What you are asked to do ▸
Count the lines in the rows below that contain the string "tile", matching case exactly, and give only the number.

Excerpted data ▸

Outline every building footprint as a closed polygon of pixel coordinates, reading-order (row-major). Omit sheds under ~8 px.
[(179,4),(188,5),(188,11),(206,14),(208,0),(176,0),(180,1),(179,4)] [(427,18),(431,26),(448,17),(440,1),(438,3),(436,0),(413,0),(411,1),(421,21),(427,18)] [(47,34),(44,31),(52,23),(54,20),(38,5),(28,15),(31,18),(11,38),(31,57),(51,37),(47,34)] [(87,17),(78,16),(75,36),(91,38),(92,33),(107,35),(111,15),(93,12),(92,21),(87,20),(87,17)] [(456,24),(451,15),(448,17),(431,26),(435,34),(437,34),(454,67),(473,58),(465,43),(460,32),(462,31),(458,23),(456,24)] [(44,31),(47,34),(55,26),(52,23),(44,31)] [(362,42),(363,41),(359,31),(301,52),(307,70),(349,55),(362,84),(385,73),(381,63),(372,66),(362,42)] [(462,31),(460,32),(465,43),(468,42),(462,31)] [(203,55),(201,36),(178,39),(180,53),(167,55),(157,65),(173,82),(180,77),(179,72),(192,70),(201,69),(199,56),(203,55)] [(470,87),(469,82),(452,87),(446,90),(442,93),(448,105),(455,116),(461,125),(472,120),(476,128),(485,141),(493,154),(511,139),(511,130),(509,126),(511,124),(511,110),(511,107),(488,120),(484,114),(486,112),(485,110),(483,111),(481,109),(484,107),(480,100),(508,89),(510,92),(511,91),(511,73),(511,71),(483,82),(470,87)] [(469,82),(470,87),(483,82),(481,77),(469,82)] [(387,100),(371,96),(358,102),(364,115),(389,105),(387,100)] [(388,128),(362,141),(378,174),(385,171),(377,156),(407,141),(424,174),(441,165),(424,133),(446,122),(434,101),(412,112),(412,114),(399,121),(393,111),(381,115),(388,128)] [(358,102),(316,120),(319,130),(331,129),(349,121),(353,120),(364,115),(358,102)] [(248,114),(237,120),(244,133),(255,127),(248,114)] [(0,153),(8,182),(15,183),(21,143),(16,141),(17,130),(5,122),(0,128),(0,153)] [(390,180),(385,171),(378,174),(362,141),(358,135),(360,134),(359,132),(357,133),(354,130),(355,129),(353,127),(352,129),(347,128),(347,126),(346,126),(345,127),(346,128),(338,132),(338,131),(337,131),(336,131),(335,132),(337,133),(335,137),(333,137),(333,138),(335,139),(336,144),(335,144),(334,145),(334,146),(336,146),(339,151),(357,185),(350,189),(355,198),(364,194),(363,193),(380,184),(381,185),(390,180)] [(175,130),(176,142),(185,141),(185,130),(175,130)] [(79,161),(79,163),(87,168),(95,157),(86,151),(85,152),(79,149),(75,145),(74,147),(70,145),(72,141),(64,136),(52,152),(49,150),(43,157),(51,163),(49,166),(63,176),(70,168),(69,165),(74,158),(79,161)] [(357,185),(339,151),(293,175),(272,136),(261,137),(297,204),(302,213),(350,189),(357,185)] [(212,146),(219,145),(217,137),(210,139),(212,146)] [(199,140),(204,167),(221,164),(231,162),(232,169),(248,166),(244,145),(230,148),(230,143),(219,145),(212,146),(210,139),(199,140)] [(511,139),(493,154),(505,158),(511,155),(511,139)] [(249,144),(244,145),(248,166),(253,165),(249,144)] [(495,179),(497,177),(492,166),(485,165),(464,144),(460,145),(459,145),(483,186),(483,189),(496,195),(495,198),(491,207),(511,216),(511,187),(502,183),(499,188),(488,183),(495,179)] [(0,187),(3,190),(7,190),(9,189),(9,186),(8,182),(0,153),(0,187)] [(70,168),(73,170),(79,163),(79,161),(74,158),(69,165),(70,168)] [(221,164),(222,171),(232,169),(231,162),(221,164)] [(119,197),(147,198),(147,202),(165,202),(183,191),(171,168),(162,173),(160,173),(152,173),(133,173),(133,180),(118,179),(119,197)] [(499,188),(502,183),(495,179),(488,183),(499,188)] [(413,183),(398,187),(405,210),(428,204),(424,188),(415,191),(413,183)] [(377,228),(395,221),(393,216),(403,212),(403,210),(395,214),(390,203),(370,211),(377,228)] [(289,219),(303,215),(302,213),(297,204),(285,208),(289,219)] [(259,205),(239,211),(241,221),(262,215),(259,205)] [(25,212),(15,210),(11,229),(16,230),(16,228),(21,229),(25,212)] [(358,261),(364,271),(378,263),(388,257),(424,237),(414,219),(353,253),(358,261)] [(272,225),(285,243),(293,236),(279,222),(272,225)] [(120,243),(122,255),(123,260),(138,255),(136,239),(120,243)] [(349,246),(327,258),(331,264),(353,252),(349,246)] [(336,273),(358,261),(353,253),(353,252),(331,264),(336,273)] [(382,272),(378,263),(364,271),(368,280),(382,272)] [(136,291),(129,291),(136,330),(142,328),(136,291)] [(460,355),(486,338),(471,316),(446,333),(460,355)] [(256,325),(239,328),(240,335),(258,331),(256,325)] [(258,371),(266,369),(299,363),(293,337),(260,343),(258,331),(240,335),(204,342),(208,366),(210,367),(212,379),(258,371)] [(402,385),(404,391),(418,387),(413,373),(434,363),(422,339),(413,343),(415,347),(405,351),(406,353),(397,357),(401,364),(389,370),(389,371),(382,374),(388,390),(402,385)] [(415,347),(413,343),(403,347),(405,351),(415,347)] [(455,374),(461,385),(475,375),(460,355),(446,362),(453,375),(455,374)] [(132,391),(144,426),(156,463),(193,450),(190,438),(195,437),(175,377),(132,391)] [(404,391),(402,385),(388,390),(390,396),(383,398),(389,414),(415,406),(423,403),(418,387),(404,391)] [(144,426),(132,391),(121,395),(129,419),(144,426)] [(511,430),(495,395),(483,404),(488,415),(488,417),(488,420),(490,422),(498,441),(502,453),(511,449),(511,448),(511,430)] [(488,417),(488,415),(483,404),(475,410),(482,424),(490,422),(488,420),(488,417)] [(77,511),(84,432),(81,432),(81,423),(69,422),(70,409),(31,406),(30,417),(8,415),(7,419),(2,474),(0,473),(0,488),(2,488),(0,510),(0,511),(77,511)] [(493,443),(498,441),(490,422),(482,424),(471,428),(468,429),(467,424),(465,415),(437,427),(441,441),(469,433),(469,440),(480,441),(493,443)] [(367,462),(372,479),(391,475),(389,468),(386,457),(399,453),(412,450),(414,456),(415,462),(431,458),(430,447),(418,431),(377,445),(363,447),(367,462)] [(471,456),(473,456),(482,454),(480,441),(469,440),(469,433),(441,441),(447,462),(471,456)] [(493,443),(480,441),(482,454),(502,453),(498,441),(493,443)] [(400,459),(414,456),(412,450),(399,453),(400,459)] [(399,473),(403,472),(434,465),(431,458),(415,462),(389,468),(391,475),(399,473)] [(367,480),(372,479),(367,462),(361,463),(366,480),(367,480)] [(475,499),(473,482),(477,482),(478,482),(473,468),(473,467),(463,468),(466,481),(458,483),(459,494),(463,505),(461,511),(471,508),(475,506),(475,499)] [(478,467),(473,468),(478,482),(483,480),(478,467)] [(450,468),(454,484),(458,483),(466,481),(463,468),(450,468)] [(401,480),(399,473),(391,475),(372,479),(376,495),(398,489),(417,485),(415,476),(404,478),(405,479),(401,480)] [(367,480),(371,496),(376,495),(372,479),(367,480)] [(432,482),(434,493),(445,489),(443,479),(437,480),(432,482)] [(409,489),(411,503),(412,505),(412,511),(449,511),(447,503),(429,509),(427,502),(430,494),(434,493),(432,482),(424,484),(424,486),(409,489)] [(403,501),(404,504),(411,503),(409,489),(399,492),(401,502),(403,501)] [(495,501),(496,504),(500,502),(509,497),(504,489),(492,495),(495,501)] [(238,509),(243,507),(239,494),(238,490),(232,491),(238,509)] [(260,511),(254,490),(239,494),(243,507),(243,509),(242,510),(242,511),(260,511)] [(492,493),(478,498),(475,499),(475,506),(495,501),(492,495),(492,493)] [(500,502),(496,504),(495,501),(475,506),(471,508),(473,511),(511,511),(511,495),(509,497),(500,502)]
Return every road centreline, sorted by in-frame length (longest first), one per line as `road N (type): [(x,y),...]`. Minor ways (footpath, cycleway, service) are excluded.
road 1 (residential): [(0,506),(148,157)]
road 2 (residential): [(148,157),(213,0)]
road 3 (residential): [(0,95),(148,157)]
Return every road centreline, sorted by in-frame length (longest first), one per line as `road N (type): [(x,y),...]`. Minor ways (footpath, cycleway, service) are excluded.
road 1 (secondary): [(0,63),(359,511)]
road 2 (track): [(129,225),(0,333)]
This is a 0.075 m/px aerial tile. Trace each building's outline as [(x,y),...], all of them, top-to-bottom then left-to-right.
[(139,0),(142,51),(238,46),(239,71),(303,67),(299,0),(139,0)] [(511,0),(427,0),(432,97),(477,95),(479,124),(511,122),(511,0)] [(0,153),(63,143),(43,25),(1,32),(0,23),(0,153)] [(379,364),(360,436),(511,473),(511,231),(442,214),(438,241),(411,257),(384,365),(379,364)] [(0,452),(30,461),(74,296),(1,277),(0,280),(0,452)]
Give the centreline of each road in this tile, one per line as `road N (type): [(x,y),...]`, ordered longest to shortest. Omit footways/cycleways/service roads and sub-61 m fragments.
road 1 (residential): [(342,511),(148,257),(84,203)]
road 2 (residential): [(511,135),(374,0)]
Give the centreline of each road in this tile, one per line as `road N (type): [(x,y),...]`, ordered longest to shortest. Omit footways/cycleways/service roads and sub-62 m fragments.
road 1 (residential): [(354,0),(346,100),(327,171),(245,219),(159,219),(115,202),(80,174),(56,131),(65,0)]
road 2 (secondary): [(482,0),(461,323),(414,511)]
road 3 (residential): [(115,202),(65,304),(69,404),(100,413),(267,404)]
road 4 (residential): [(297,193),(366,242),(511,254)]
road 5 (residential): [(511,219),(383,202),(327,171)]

Expected output ▸
3